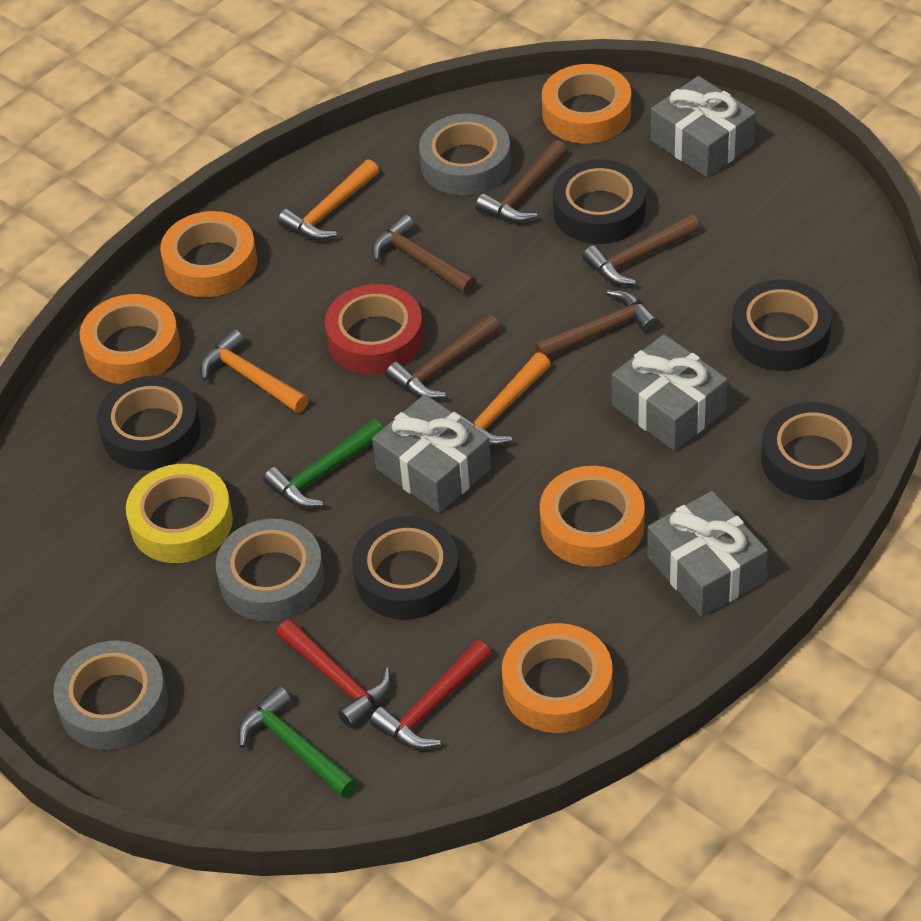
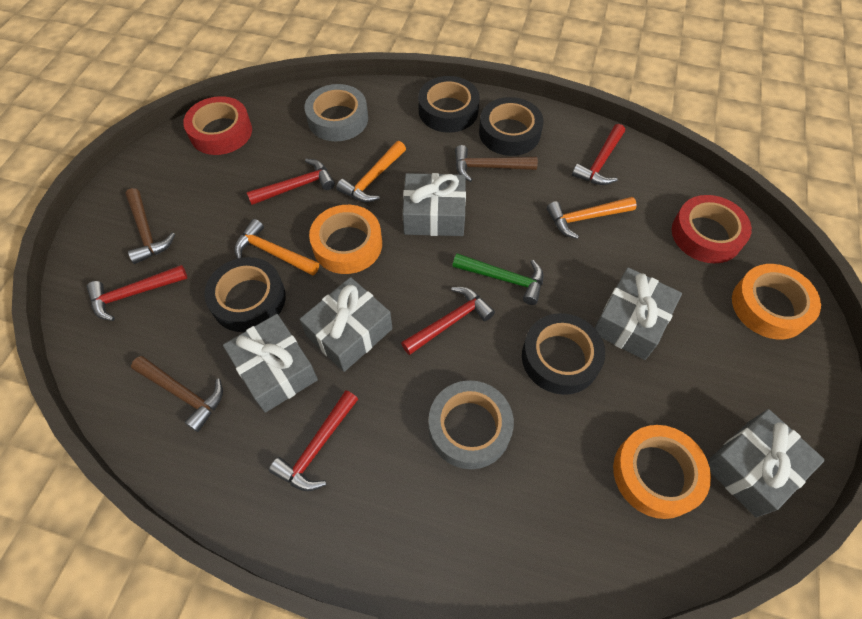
black tape: 5 -> 4
brown hammer: 5 -> 3
green hammer: 2 -> 1
grey gift: 4 -> 5
grey tape: 3 -> 2
orange tape: 5 -> 3
red hammer: 2 -> 5
red tape: 1 -> 2
yellow tape: 1 -> 0

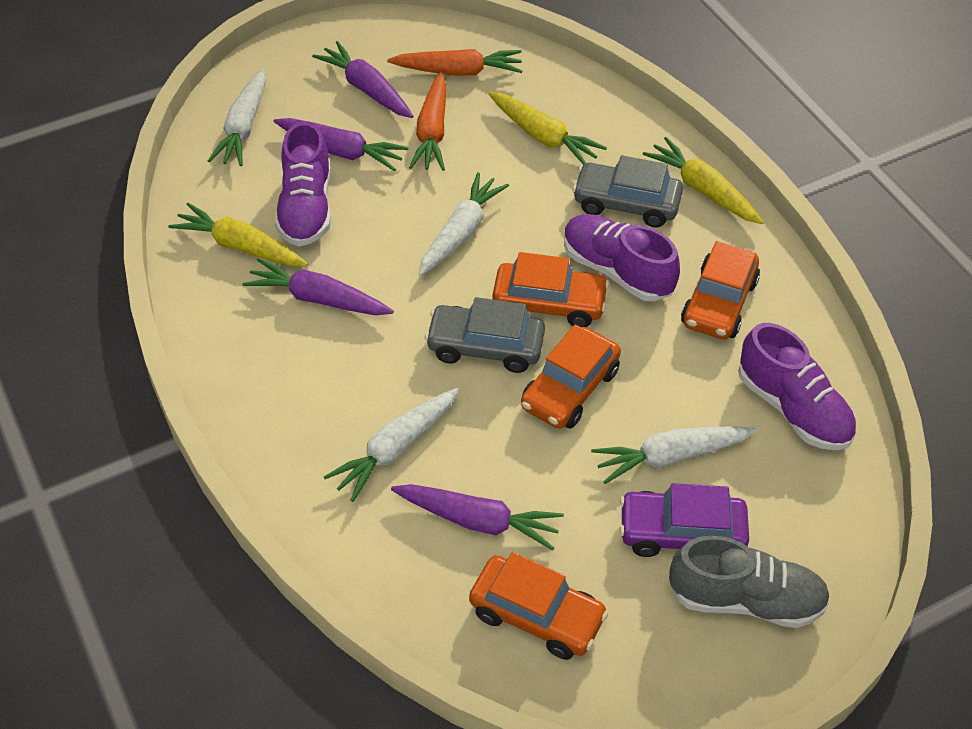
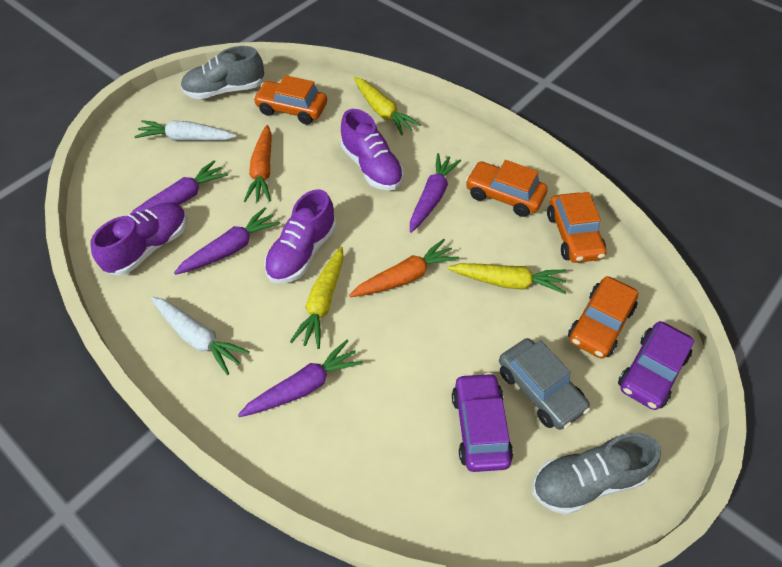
grey car: 2 -> 1
grey shoe: 1 -> 2
purple car: 1 -> 2
white carrot: 4 -> 2

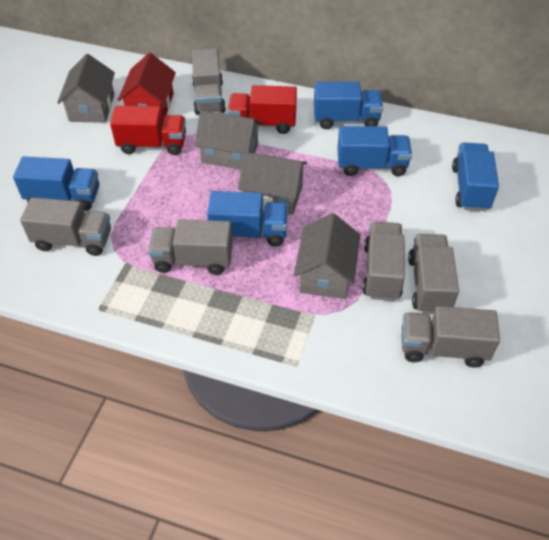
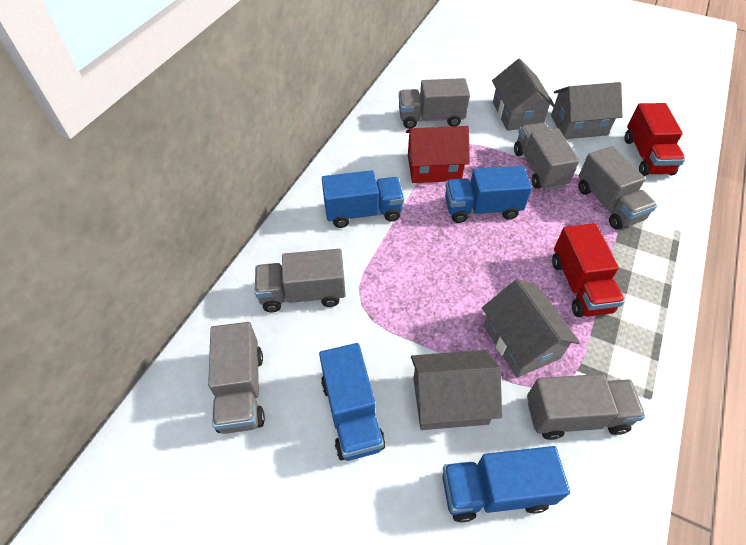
blue truck: 5 -> 4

==================================================

Task prompt:
Across the material above, how many lines include the word "hammer"? Respond with nothing but the number.

Exercise response:
3